[SHORT TASK]
Count the lines in the material below that contain the string "outside", and give only that number.

[RECORDS SHOWN]
^^^^^^^^

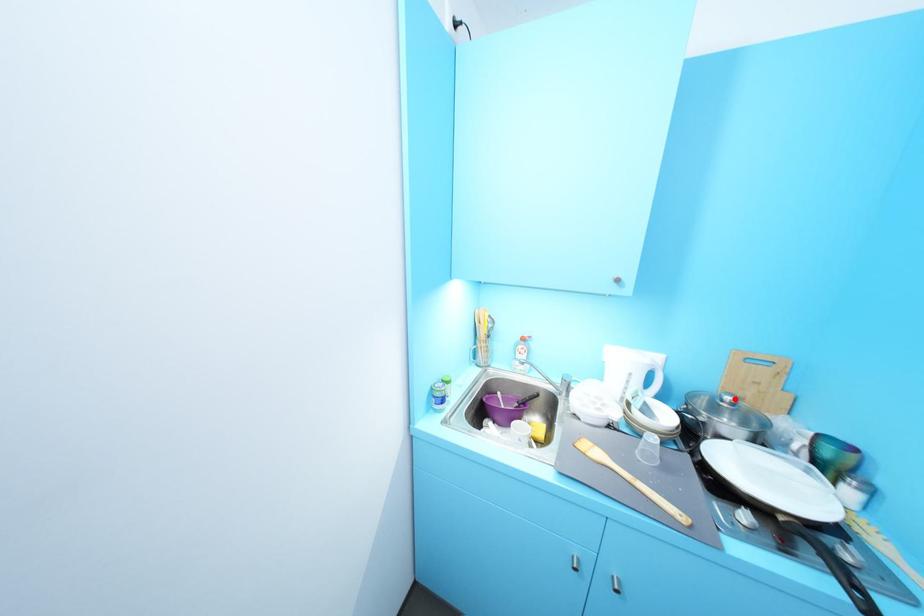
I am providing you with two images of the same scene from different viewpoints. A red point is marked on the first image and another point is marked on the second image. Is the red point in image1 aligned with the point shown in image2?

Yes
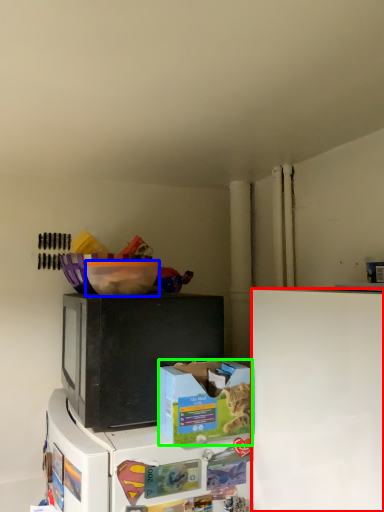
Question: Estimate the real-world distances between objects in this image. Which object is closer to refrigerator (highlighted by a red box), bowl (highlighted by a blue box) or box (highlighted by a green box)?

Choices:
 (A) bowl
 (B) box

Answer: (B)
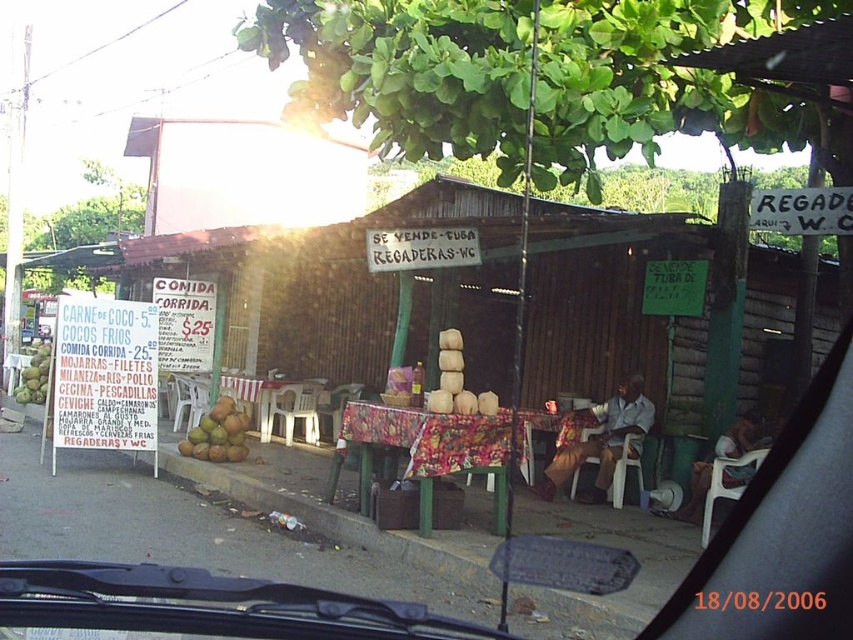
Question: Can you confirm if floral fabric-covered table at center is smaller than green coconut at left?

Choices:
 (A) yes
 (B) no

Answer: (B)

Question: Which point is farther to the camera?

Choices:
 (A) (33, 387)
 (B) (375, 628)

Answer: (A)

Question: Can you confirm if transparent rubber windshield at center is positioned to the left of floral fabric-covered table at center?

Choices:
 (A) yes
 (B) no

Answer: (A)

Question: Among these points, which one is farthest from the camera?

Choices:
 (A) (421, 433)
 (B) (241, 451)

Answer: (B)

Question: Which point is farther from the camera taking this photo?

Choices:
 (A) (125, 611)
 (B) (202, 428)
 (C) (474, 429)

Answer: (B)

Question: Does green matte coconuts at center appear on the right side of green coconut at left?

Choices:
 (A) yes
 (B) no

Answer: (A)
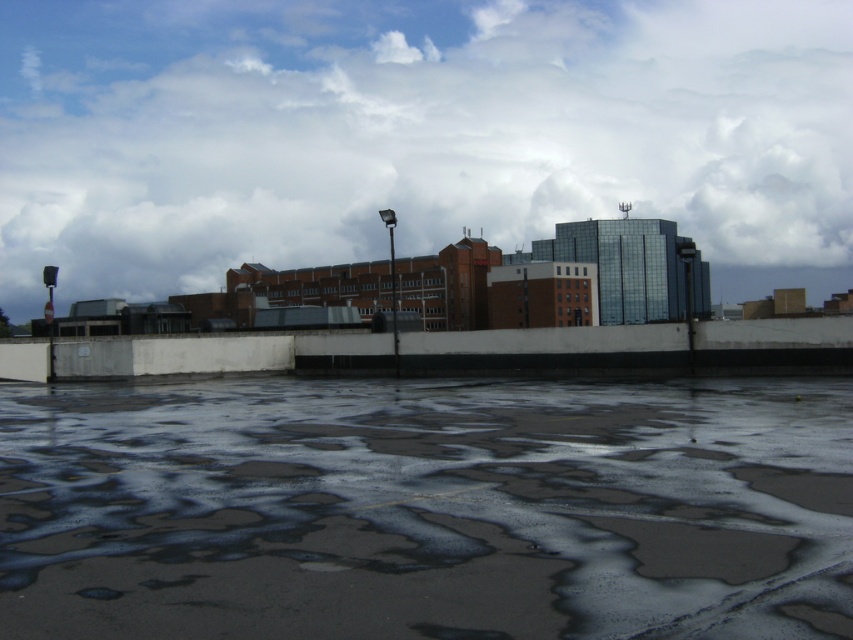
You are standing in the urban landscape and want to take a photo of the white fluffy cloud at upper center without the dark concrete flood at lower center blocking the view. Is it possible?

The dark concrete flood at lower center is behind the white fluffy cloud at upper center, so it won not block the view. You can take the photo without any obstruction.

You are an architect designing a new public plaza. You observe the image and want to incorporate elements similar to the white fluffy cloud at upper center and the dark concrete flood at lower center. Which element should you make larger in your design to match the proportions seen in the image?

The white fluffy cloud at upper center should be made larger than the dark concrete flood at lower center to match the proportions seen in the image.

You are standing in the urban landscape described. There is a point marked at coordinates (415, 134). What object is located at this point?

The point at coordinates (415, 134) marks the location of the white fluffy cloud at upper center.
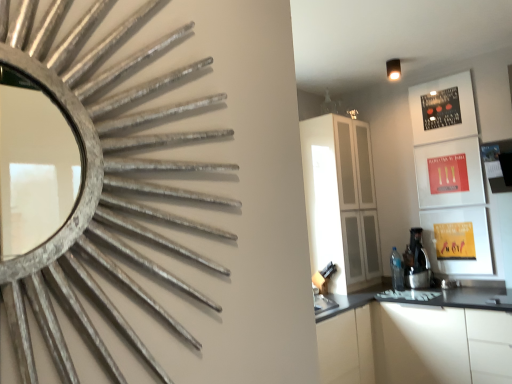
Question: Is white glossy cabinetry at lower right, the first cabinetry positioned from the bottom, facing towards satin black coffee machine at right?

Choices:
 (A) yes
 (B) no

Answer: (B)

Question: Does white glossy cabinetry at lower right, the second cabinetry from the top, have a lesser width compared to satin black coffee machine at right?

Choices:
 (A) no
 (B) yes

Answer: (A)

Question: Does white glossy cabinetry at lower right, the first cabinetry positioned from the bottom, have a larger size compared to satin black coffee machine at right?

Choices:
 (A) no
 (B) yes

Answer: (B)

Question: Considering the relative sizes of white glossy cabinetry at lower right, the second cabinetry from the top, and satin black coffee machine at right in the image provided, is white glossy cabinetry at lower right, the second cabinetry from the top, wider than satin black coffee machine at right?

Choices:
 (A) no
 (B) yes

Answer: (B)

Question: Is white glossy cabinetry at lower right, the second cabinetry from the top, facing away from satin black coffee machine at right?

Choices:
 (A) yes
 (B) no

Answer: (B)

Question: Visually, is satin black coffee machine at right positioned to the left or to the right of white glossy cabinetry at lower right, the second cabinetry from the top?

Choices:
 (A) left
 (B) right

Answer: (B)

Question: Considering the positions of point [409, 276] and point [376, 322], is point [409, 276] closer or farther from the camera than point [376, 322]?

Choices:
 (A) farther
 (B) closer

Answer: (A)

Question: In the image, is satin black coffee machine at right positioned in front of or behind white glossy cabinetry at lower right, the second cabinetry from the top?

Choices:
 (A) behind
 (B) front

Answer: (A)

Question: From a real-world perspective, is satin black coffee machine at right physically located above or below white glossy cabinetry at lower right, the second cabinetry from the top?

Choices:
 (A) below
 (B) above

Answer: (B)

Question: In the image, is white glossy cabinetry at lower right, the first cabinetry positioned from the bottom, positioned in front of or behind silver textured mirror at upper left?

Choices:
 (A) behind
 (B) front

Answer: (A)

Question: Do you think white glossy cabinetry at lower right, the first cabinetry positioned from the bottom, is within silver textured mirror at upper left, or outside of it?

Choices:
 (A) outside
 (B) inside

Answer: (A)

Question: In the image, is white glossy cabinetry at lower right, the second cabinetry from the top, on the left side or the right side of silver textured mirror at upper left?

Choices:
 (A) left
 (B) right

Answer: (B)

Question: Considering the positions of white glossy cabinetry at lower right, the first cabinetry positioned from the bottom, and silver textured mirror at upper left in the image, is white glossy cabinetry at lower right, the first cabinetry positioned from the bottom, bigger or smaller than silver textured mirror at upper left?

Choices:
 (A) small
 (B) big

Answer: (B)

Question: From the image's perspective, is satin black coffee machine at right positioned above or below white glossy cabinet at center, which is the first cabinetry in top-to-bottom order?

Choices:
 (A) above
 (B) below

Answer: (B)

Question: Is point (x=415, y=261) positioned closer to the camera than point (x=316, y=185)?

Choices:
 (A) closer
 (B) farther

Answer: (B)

^^^^^^^^

[SOLUTION TO THIS TASK]
2